What the task asks | Reproduce precisely the lines of the listing below, starting with the line that contains "green plate: 1 -> 4" and stopping after the line that contains "purple plate: 3 -> 4"; include nothing else.

Source information |

_ _ _ _

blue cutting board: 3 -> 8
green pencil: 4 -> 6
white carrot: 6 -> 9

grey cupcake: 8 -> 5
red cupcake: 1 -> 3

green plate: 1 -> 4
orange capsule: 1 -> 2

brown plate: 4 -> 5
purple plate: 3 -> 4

_ _ _ _

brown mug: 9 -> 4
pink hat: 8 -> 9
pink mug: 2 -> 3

_ _ _ _

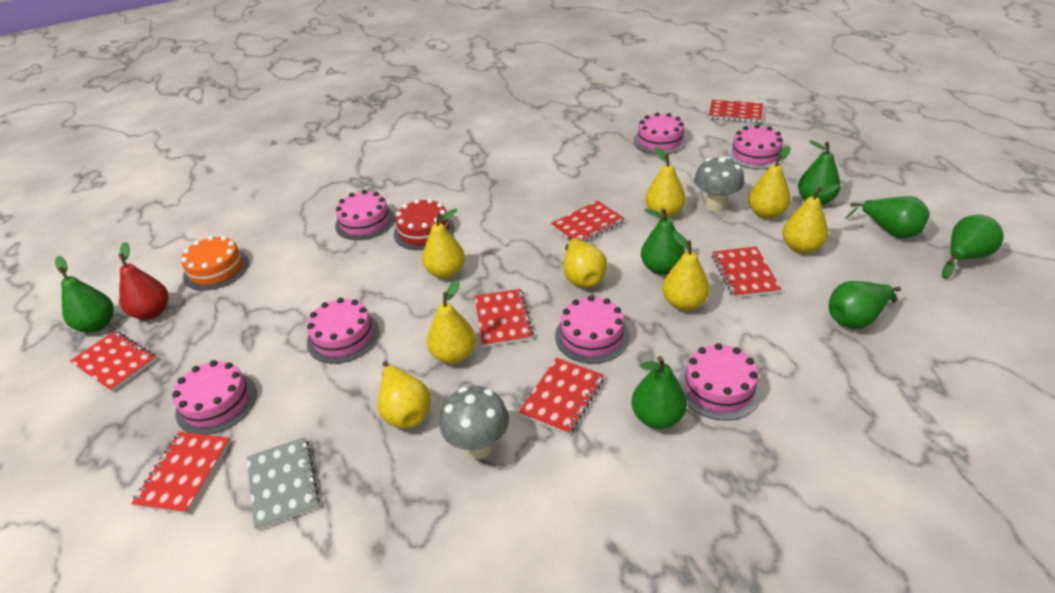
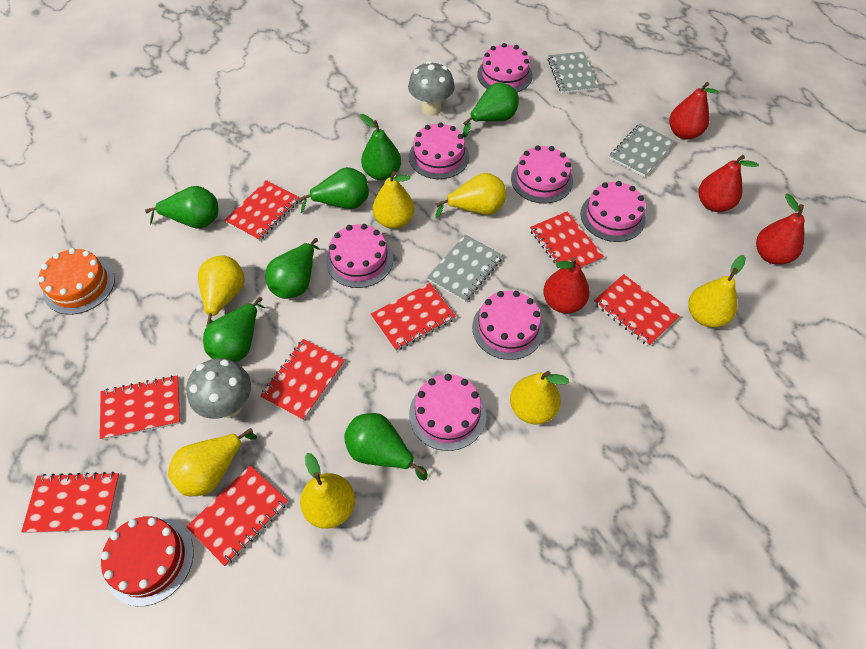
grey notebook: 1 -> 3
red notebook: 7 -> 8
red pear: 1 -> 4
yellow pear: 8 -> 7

_ _ _ _

Exercise answer |
green plate: 1 -> 4
orange capsule: 1 -> 2

brown plate: 4 -> 5
purple plate: 3 -> 4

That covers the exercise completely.